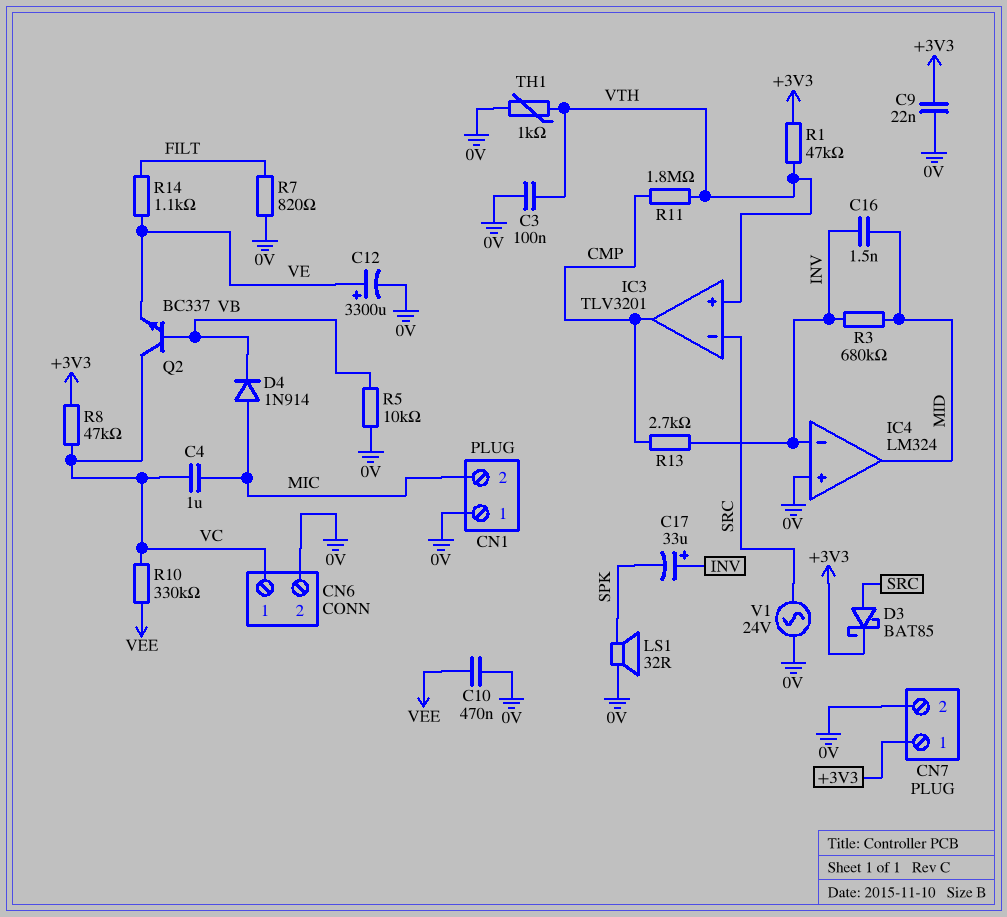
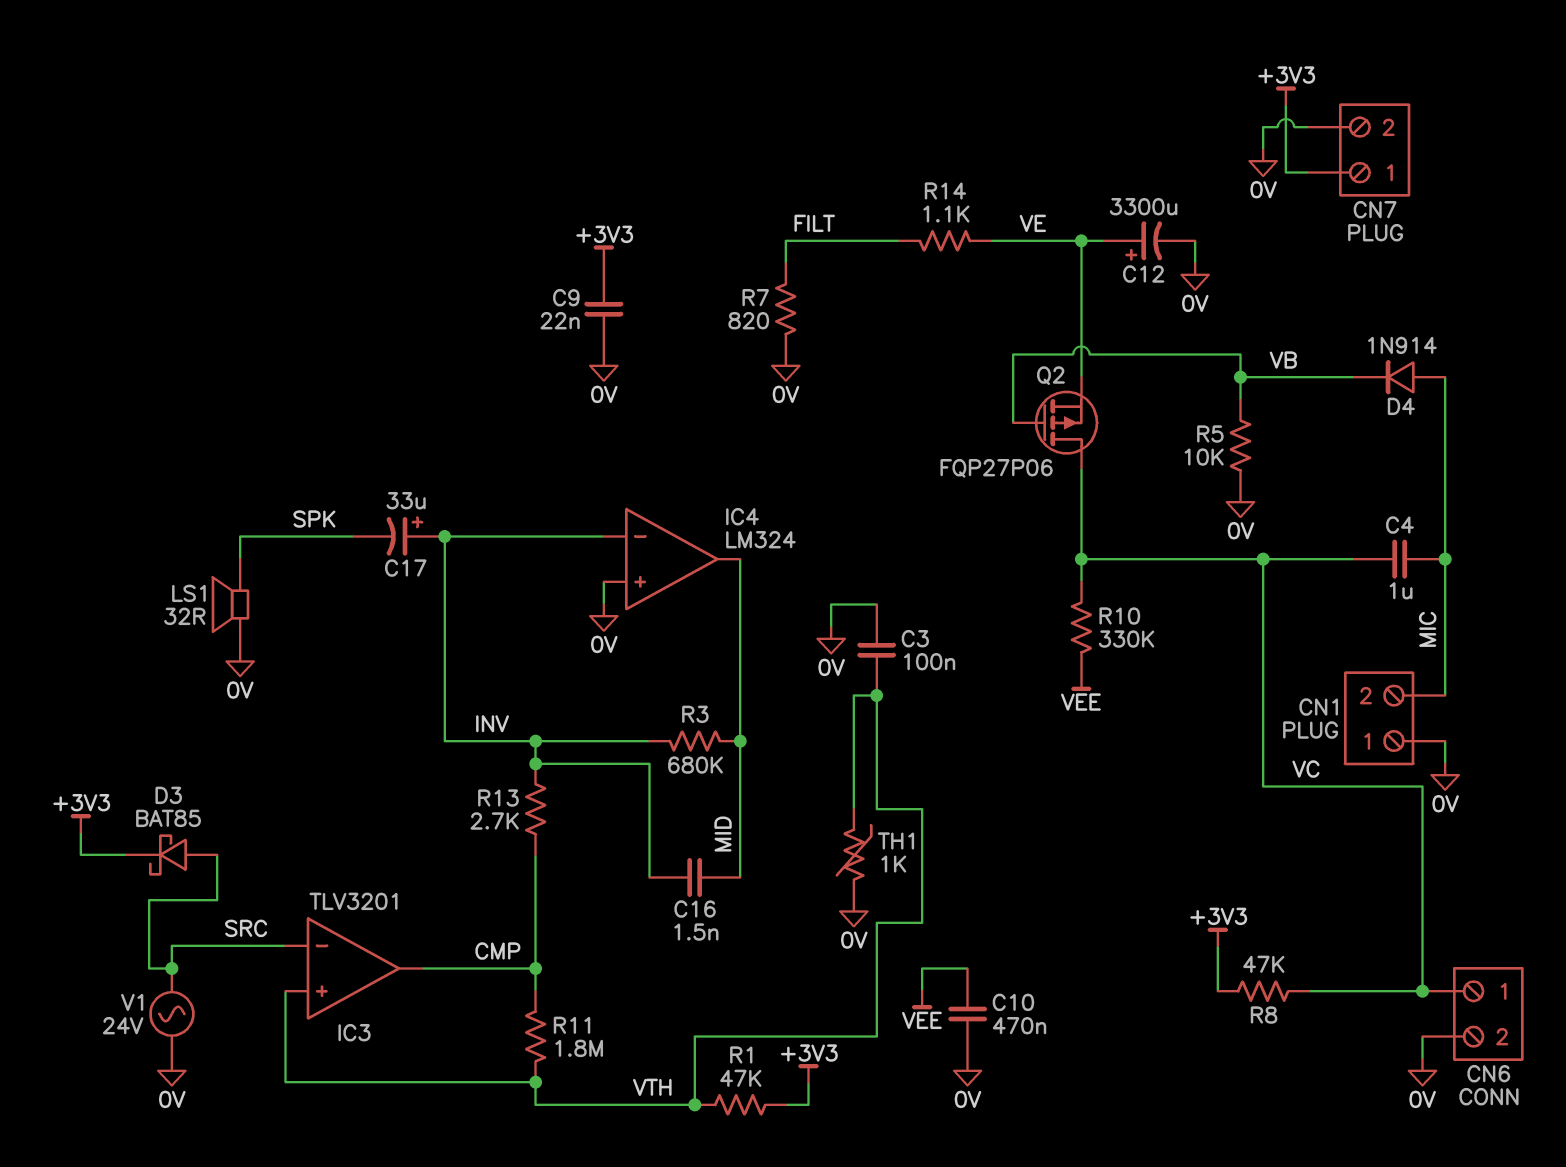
Q2: NPN BC337 (B VB, C VC, E VE) -> PMOS FQP27P06 (G VB, D VC, S VE)

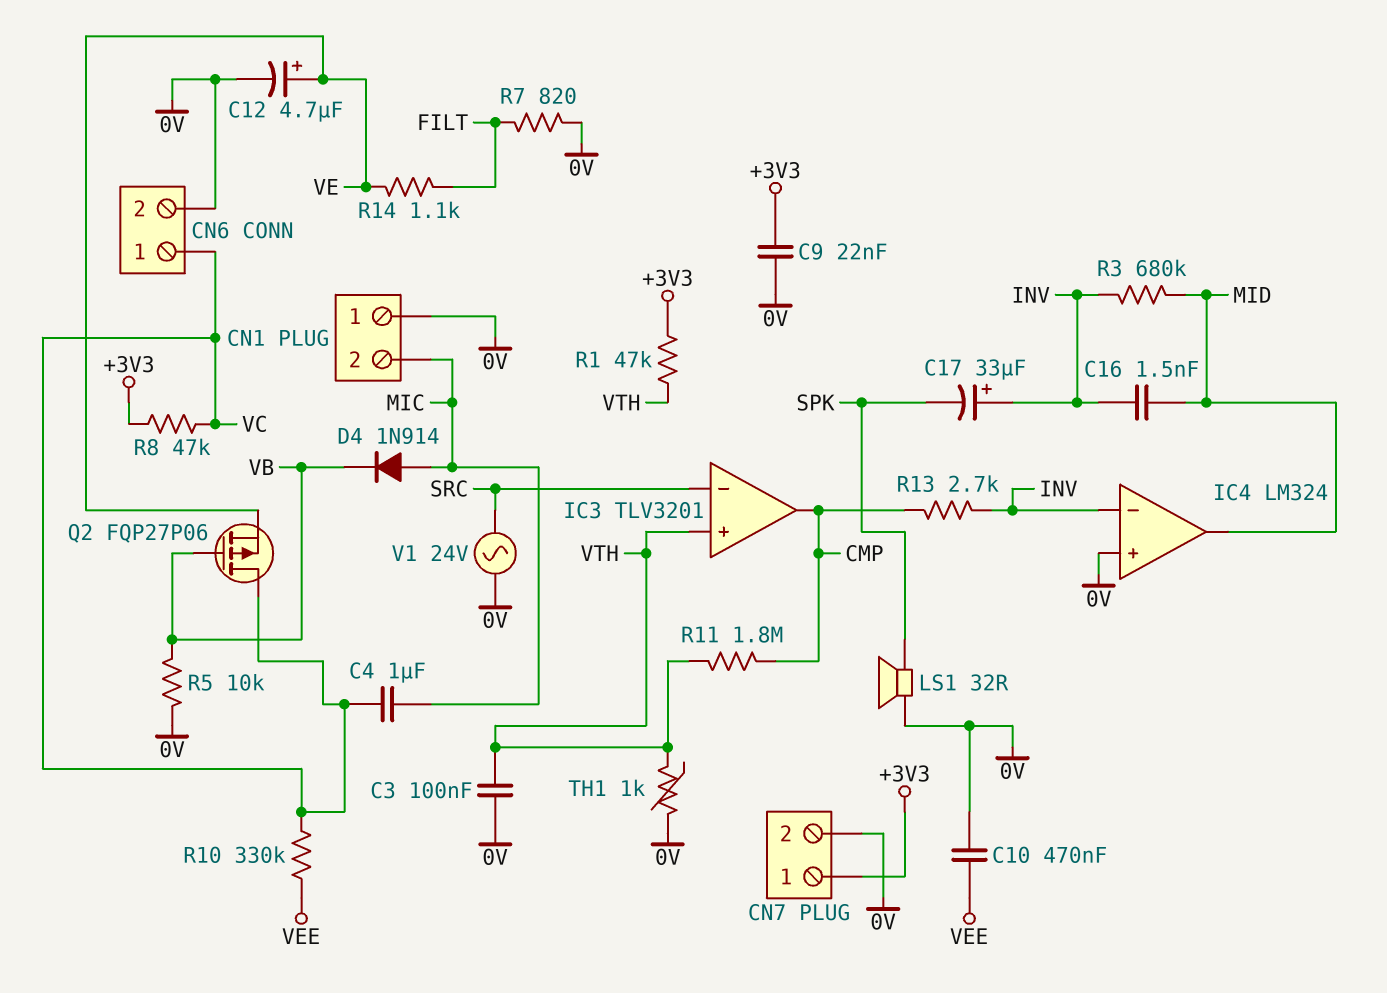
C12: 3300uF (plus VE, minus 0V) -> 4.7uF (plus VE, minus 0V)
D3: schottky BAT85 (A SRC, K +3V3) -> none

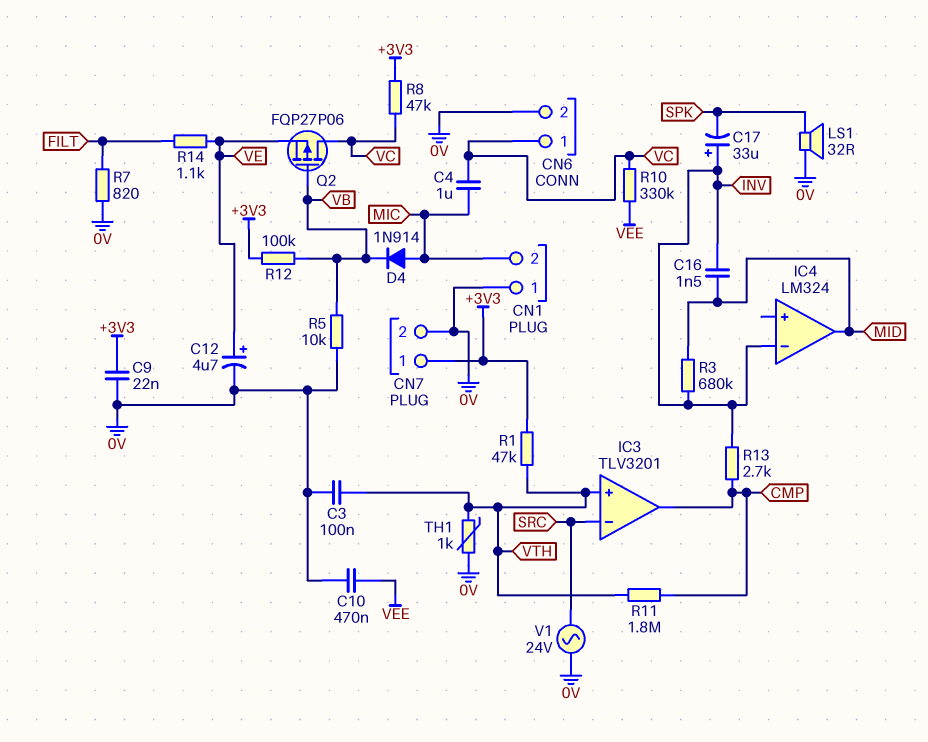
IC4 pin in+: 0V -> none
R12: none -> 100k (+3V3, VB)

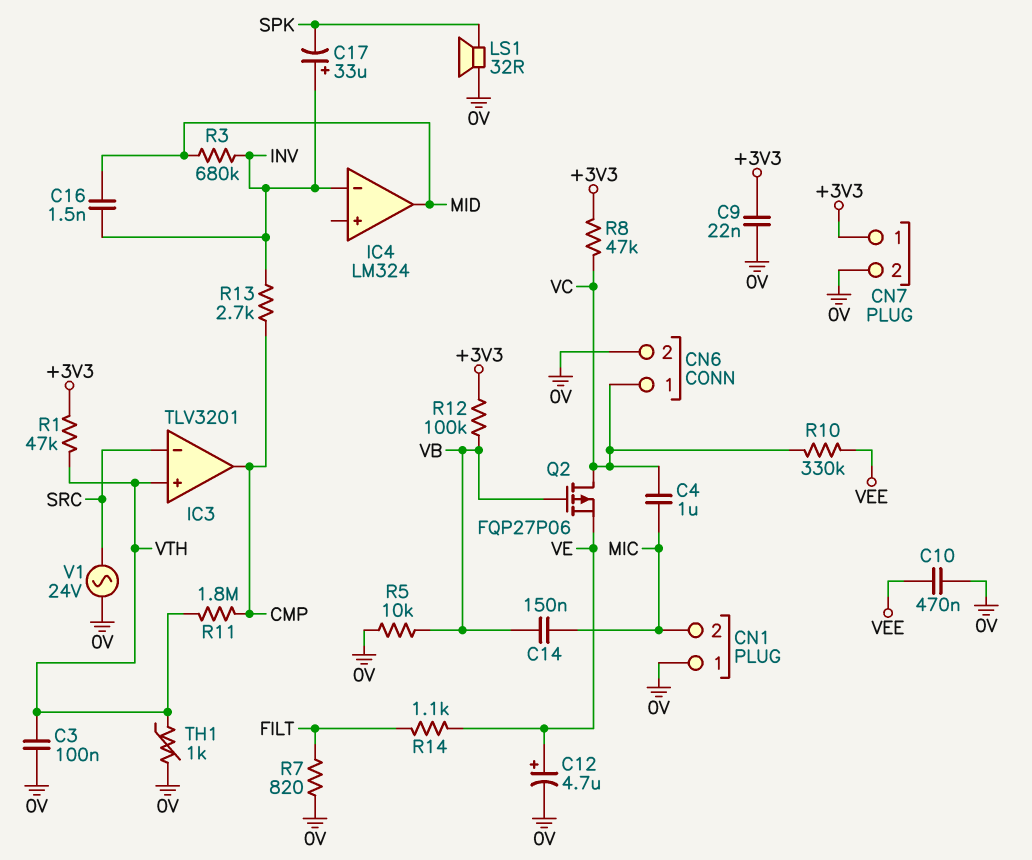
C14: none -> 150nF (MIC, VB)
D4: diode 1N914 (A MIC, K VB) -> none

Exercise aim
One figure is all that is needed: the number of lines above in which the word "none" appears.

Response to the exercise
5